[Task objective]:
The material below contains a line with "brown square: (43, 201) -> (24, 174), moved" and a line with "black trapezoid: (92, 230)". Copy exactly those two lines and all lines between them.

[Supplied information]:
··········
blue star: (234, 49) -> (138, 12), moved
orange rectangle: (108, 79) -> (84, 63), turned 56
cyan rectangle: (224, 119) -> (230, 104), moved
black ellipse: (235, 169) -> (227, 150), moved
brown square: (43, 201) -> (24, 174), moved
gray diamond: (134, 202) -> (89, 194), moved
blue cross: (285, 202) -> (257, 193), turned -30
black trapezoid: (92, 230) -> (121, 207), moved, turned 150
··········
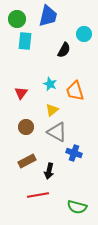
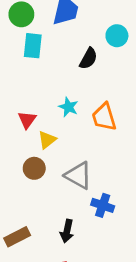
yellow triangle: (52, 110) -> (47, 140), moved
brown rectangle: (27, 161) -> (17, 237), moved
··········
[Result for this exercise]:
brown square: (43, 201) -> (24, 174), moved
gray diamond: (134, 202) -> (89, 194), moved
blue cross: (285, 202) -> (257, 193), turned -30
black trapezoid: (92, 230) -> (121, 207), moved, turned 150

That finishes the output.